## Work instruction
The expected output is the full data, repeated exactly, without pictures.

## Supplied data
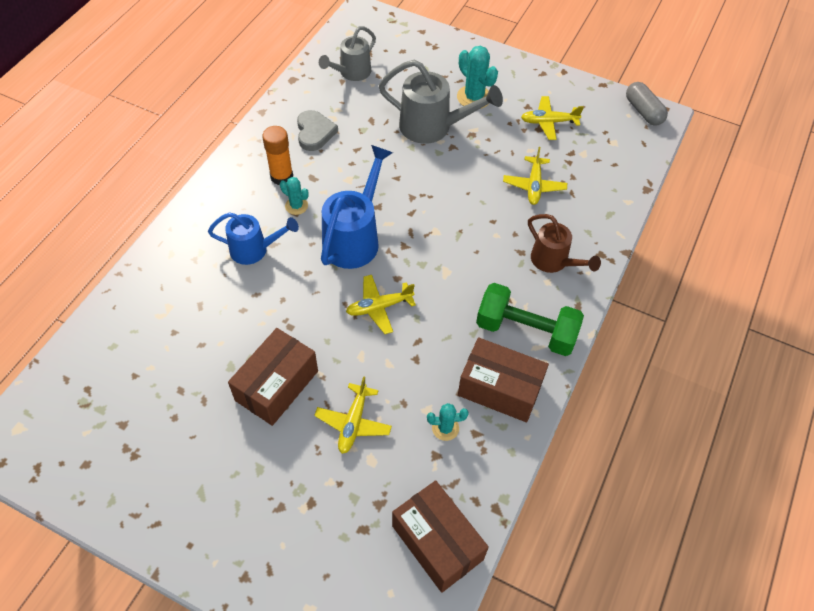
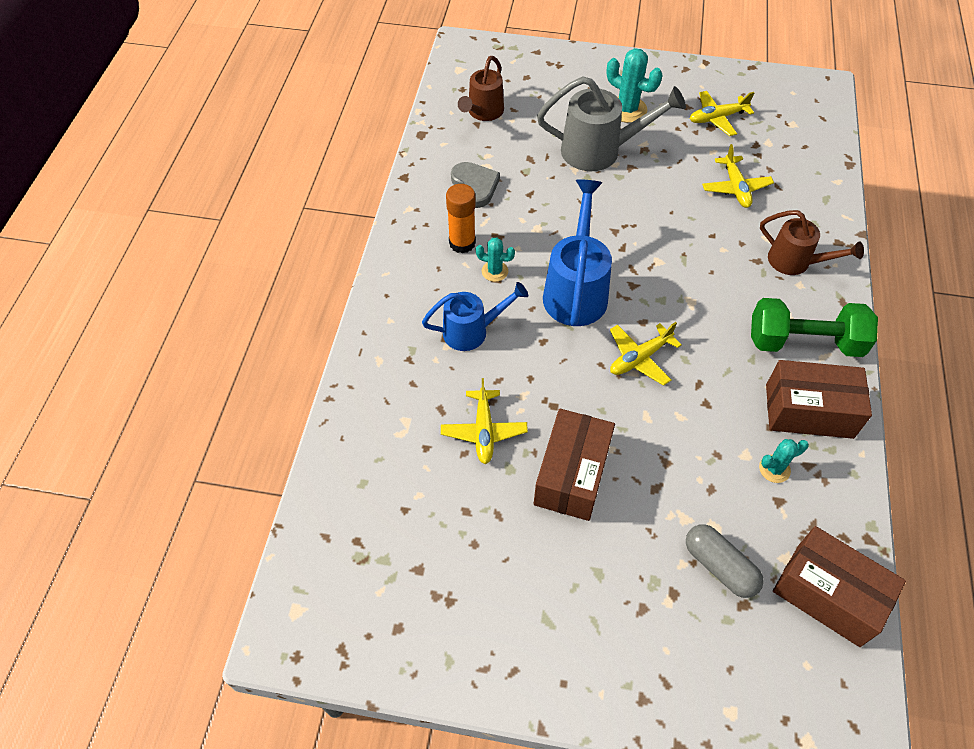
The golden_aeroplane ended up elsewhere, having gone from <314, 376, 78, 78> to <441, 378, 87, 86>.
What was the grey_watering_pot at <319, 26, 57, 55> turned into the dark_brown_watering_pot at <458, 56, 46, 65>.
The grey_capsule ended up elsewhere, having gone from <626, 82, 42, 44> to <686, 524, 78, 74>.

## Result for this exercise
The golden_aeroplane ended up elsewhere, having gone from <314, 376, 78, 78> to <441, 378, 87, 86>.
What was the grey_watering_pot at <319, 26, 57, 55> turned into the dark_brown_watering_pot at <458, 56, 46, 65>.
The grey_capsule ended up elsewhere, having gone from <626, 82, 42, 44> to <686, 524, 78, 74>.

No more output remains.